## start GIVEN INFORMATION

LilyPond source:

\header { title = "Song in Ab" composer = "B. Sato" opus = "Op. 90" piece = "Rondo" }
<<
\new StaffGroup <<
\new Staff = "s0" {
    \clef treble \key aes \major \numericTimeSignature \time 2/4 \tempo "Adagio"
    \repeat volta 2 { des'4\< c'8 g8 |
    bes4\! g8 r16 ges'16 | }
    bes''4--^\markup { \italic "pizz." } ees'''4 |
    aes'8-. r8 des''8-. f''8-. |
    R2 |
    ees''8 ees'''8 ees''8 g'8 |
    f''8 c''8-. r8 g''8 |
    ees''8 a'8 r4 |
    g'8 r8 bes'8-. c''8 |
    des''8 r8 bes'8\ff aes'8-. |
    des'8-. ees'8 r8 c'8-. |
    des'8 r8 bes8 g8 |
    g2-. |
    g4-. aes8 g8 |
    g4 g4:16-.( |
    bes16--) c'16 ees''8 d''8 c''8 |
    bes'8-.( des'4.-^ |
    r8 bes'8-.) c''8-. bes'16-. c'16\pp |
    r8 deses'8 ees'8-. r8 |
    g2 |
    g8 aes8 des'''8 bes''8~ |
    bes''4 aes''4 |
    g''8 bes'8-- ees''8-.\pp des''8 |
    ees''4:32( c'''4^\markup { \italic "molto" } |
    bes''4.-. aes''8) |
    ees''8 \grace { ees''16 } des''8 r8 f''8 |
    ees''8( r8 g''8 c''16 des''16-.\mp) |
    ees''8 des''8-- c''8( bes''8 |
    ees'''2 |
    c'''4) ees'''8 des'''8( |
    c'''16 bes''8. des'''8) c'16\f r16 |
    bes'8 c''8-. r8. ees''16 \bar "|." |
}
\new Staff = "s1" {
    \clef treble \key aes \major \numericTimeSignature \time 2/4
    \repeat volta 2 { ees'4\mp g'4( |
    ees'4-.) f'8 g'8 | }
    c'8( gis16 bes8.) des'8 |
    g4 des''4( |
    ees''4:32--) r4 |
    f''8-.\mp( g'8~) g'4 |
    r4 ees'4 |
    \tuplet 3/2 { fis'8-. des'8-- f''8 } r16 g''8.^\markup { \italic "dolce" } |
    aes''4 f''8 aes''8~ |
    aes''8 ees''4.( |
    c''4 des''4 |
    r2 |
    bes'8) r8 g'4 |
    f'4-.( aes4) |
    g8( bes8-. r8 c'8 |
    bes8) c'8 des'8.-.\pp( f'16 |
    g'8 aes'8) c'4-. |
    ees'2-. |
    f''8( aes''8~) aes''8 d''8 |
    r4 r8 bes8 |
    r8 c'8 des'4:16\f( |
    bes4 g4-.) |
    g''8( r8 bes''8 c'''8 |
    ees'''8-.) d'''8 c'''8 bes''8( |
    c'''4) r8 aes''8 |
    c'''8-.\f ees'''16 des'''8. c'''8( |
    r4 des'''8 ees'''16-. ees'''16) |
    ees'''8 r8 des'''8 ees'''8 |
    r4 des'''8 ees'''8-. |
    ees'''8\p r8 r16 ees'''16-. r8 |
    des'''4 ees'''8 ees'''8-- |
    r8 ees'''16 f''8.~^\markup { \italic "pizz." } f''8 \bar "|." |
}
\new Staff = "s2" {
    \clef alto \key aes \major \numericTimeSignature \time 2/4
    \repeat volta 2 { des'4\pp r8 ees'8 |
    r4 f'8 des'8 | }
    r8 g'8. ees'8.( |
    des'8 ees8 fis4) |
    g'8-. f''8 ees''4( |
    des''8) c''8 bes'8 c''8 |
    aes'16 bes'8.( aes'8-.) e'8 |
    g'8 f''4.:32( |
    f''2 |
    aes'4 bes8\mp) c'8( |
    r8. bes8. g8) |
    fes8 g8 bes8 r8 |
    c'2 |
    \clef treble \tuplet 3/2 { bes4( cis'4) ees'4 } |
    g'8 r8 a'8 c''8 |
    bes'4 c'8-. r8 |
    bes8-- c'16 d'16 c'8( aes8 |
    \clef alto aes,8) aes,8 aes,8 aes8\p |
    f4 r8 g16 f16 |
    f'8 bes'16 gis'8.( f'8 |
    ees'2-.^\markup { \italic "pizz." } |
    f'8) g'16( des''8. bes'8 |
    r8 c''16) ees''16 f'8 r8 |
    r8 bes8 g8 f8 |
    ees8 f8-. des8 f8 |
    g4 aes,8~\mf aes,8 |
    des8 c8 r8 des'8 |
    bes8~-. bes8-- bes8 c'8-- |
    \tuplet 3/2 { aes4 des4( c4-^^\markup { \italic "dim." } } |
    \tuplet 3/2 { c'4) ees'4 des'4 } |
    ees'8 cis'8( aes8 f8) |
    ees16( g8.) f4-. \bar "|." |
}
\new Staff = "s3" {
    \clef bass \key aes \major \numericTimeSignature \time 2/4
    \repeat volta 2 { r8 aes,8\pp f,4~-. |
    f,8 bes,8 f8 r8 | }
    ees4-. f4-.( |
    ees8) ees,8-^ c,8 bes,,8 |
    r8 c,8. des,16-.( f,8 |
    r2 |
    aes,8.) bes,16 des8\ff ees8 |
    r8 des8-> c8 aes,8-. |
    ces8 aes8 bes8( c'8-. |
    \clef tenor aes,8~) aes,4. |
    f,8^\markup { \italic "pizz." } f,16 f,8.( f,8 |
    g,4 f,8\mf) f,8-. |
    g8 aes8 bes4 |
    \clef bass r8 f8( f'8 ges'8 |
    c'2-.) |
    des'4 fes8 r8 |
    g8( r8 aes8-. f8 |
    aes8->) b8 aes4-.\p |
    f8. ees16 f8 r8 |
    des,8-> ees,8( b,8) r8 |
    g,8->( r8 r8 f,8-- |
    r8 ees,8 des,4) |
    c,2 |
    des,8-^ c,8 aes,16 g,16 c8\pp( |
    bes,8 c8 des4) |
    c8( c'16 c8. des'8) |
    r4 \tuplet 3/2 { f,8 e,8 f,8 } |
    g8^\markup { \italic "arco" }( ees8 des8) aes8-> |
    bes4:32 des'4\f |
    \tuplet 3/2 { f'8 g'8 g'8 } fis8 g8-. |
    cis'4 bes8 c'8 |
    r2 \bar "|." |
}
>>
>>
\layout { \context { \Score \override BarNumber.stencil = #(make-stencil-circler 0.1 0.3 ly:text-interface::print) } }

## end GIVEN INFORMATION

**EXERCISE DETAILS:**
Report every line in the records that contains the string "alto", copying each such line in full.

**FULL ANSWER:**
    \clef alto \key aes \major \numericTimeSignature \time 2/4
    \clef alto aes,8) aes,8 aes,8 aes8\p |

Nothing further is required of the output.